Action item
Only the pictures should be left out; write out all other data exactly.

Information
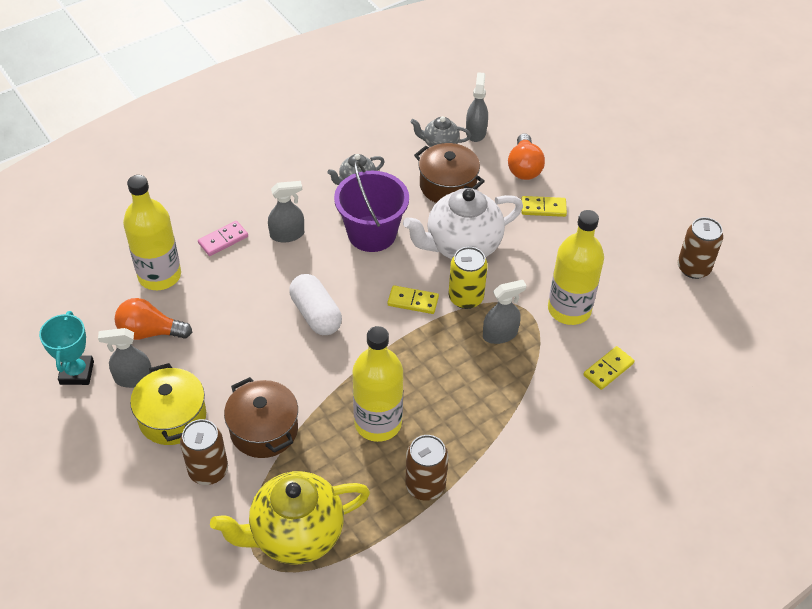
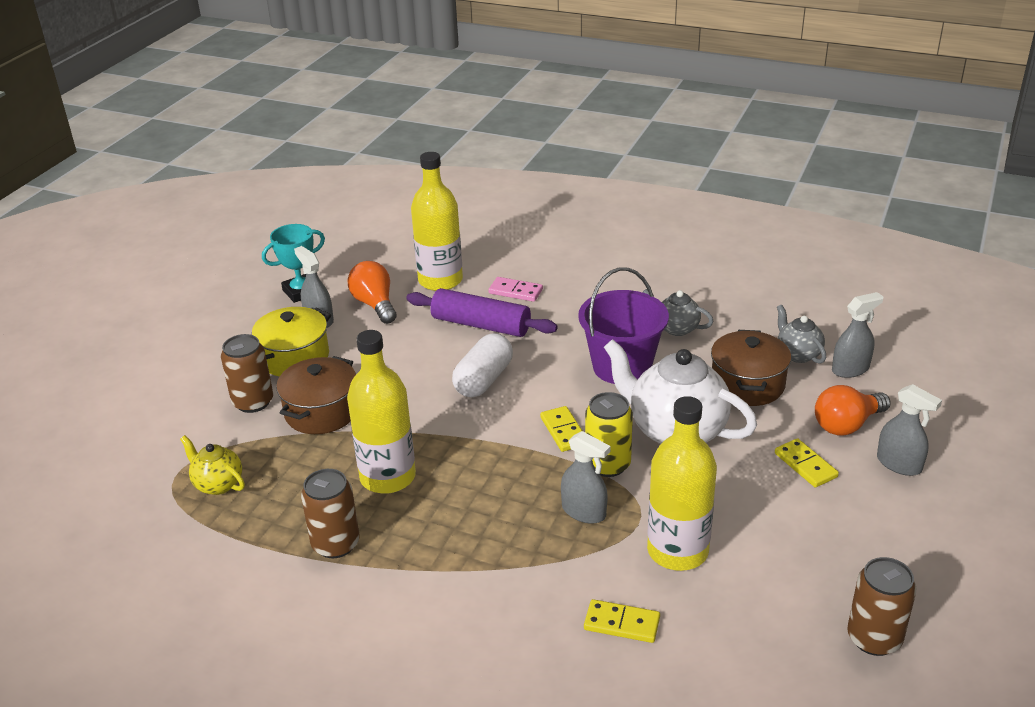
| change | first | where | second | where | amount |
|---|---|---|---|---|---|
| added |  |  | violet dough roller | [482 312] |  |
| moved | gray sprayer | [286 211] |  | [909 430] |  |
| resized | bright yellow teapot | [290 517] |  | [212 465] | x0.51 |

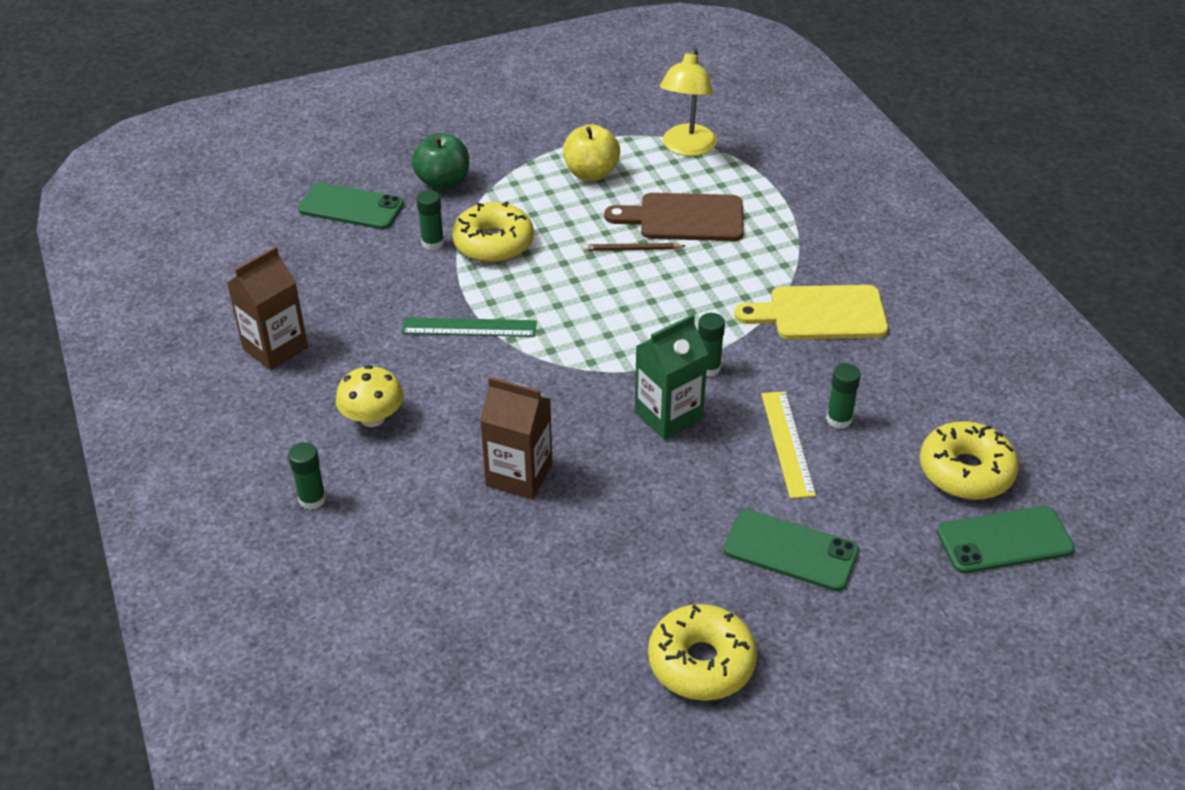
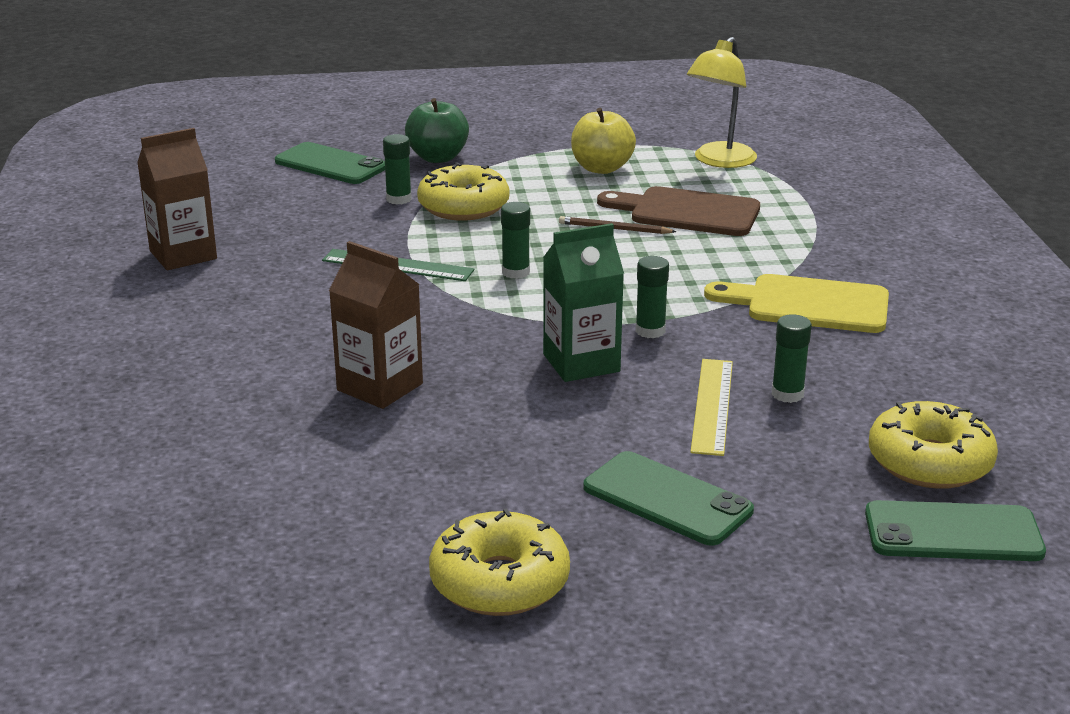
| change | first | where | second | where | amount |
|---|---|---|---|---|---|
| removed | bright yellow toadstool | [370 396] |  |  |  |
| moved | leaf-green stick of glue | [307 476] |  | [515 240] |  |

Solution to this exercise
| change | first | where | second | where | amount |
|---|---|---|---|---|---|
| added |  |  | violet dough roller | [482 312] |  |
| moved | gray sprayer | [286 211] |  | [909 430] |  |
| resized | bright yellow teapot | [290 517] |  | [212 465] | x0.51 |

| change | first | where | second | where | amount |
|---|---|---|---|---|---|
| removed | bright yellow toadstool | [370 396] |  |  |  |
| moved | leaf-green stick of glue | [307 476] |  | [515 240] |  |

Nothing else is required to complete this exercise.